What is expected
An exact reprint of every record below is required, with the pictures left out.

(Data excerpts)
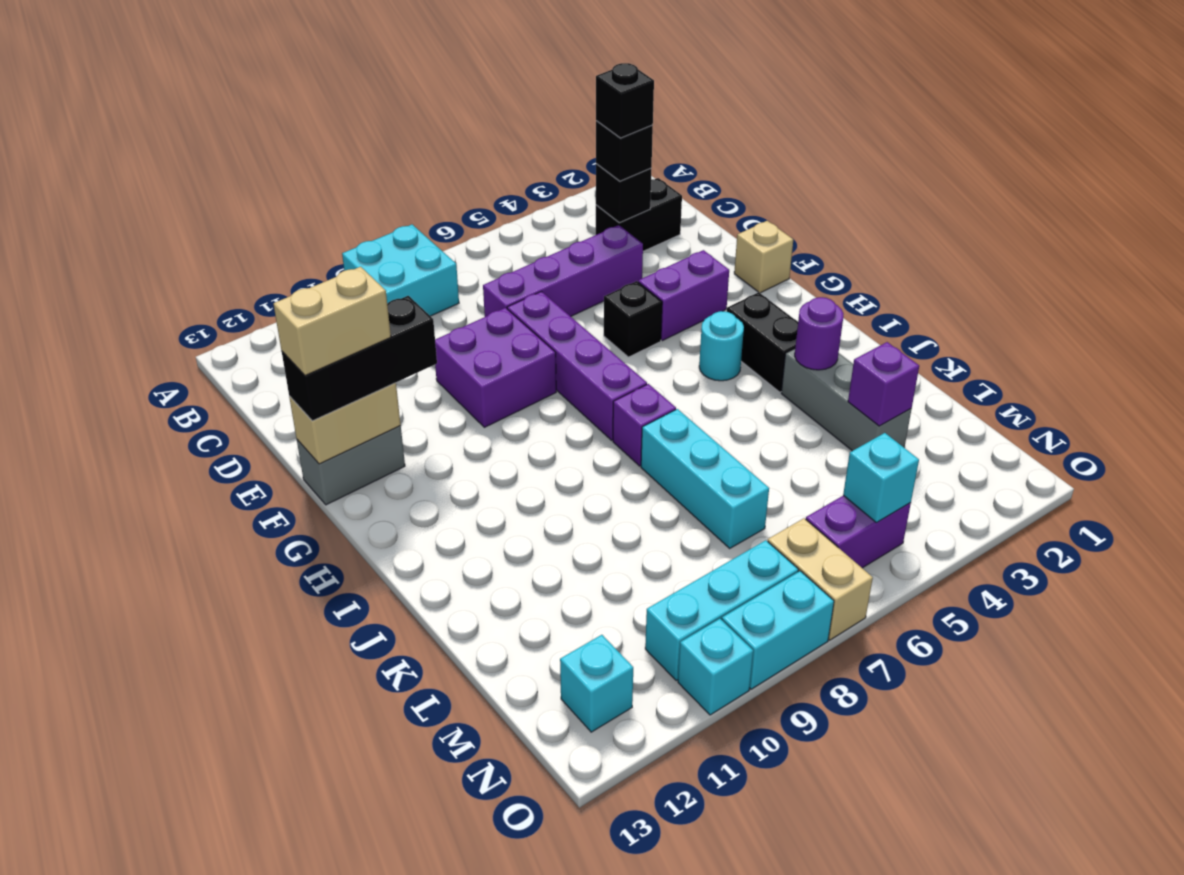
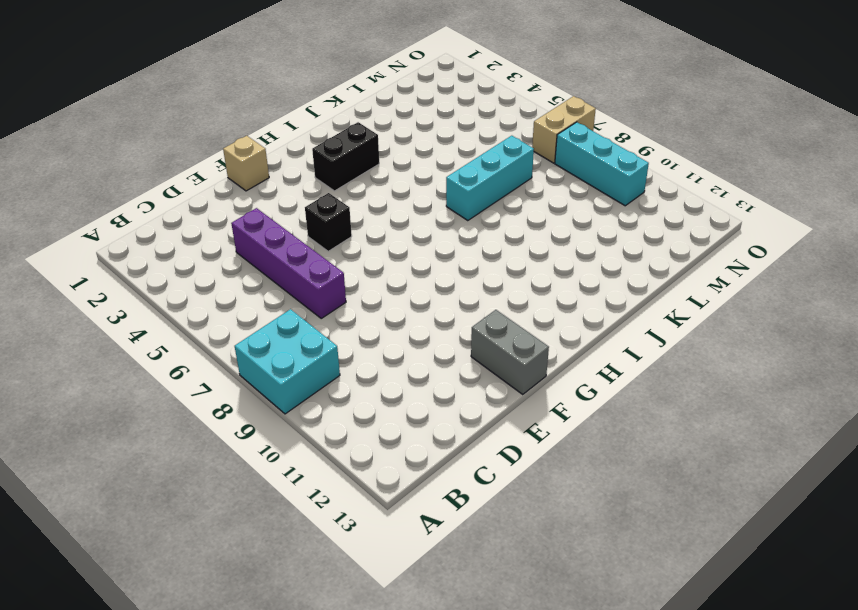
none -> black brick C2:C3 level 1
none -> purple brick E7:H7 level 1
none -> purple brick E8:F9 level 1

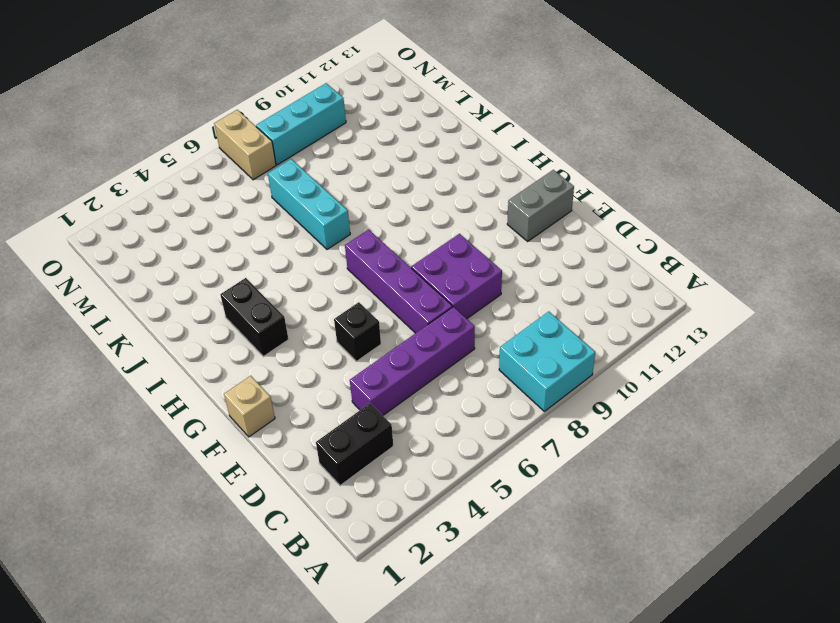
none -> purple brick F3:F4 level 1
none -> cyan round brick H4 level 1
none -> purple brick I7 level 1

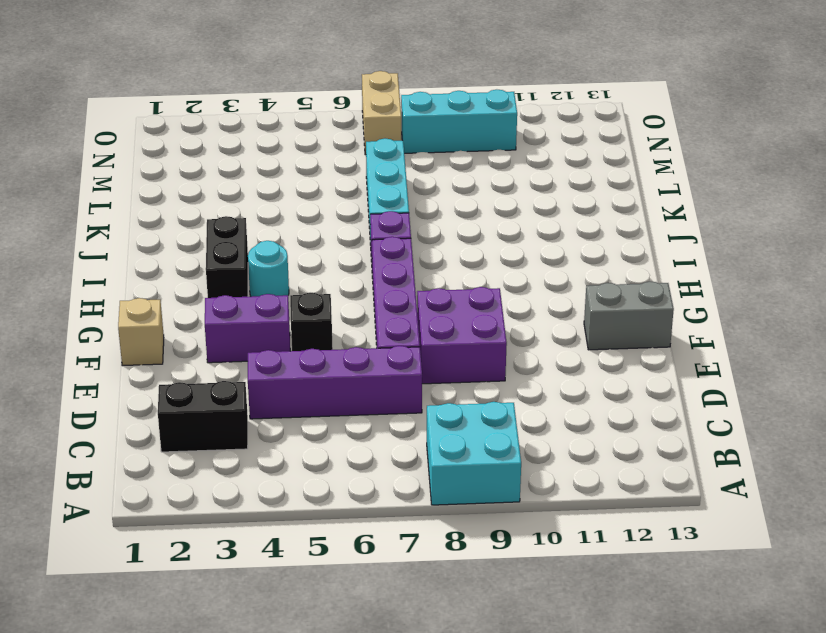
none -> grey brick J3:L3 level 1
none -> purple brick N5:N6 level 1
none -> cyan brick N12 level 1

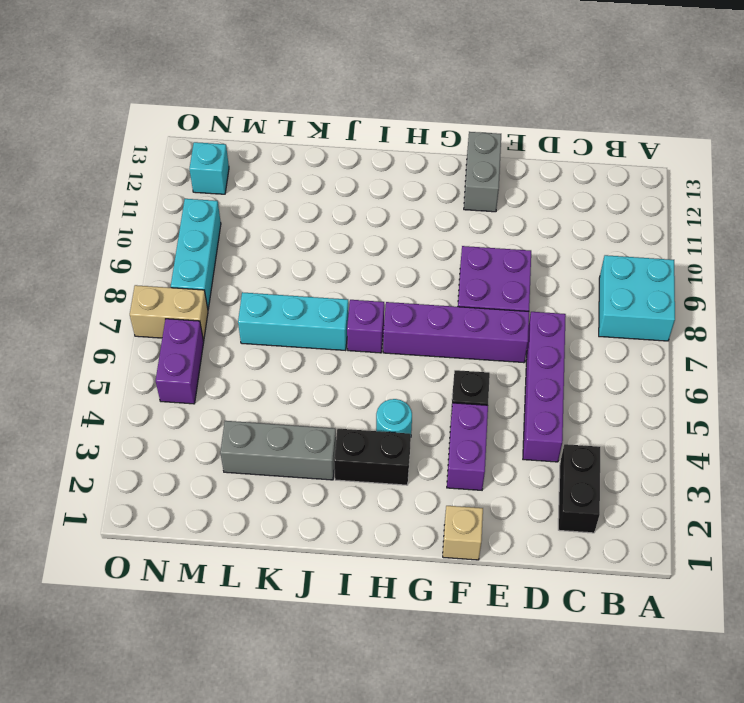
none -> cyan brick O8:O9 level 1
none -> cyan brick O10 level 1
none -> black brick C3 level 2

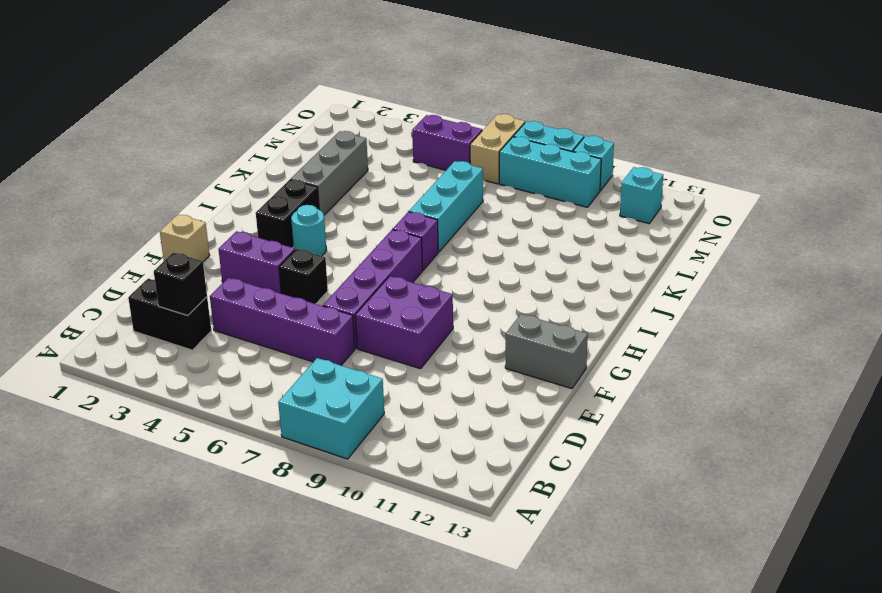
none -> tan brick F12:F13 level 2
none -> purple round brick J3 level 2
none -> purple brick L3 level 2

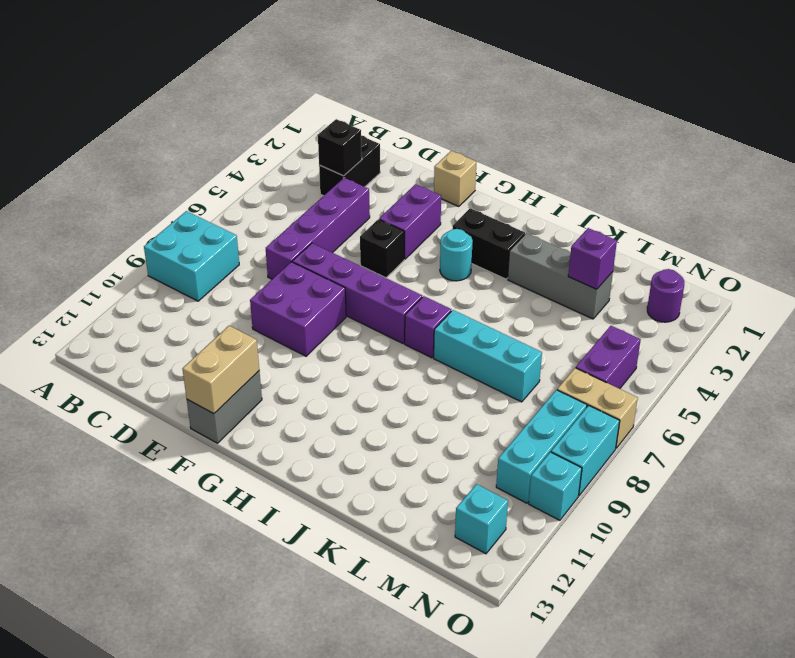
purple round brick N2 level 1 -> purple round brick J3 level 2
none -> cyan brick N5 level 2
none -> black brick C3 level 3
none -> black brick F11:F13 level 3

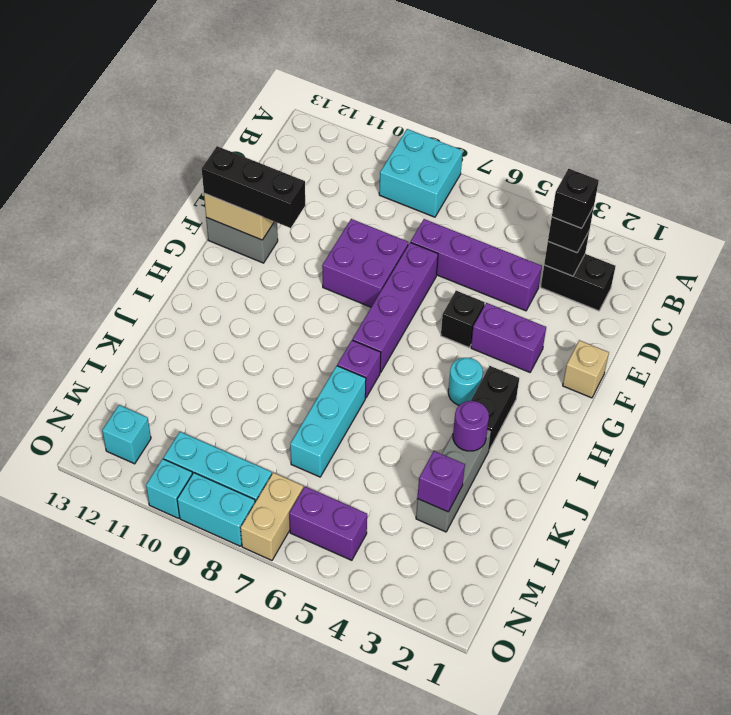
none -> cyan brick N5 level 2
none -> tan brick F12:F13 level 4

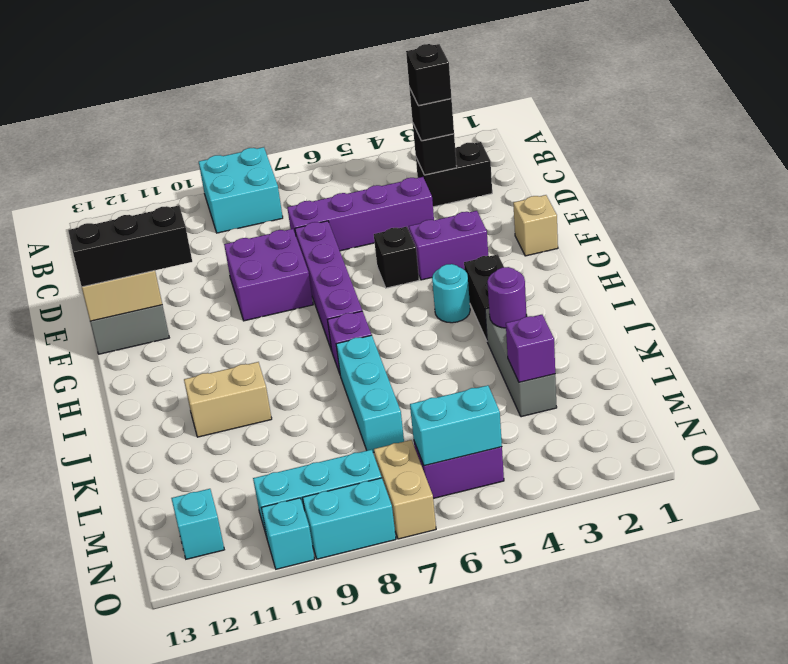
tan brick J10:J11 level 1 -> tan brick F12:F13 level 4
cyan brick N5:N6 level 2 -> cyan brick N5 level 2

Solution
none -> black brick C2:C3 level 1
none -> purple brick E7:H7 level 1
none -> purple brick E8:F9 level 1

none -> purple brick F3:F4 level 1
none -> cyan round brick H4 level 1
none -> purple brick I7 level 1

none -> grey brick J3:L3 level 1
none -> purple brick N5:N6 level 1
none -> cyan brick N12 level 1

none -> cyan brick O8:O9 level 1
none -> cyan brick O10 level 1
none -> black brick C3 level 2

none -> tan brick F12:F13 level 2
none -> purple round brick J3 level 2
none -> purple brick L3 level 2

purple round brick N2 level 1 -> purple round brick J3 level 2
none -> cyan brick N5 level 2
none -> black brick C3 level 3
none -> black brick F11:F13 level 3

none -> cyan brick N5 level 2
none -> tan brick F12:F13 level 4

tan brick J10:J11 level 1 -> tan brick F12:F13 level 4
cyan brick N5:N6 level 2 -> cyan brick N5 level 2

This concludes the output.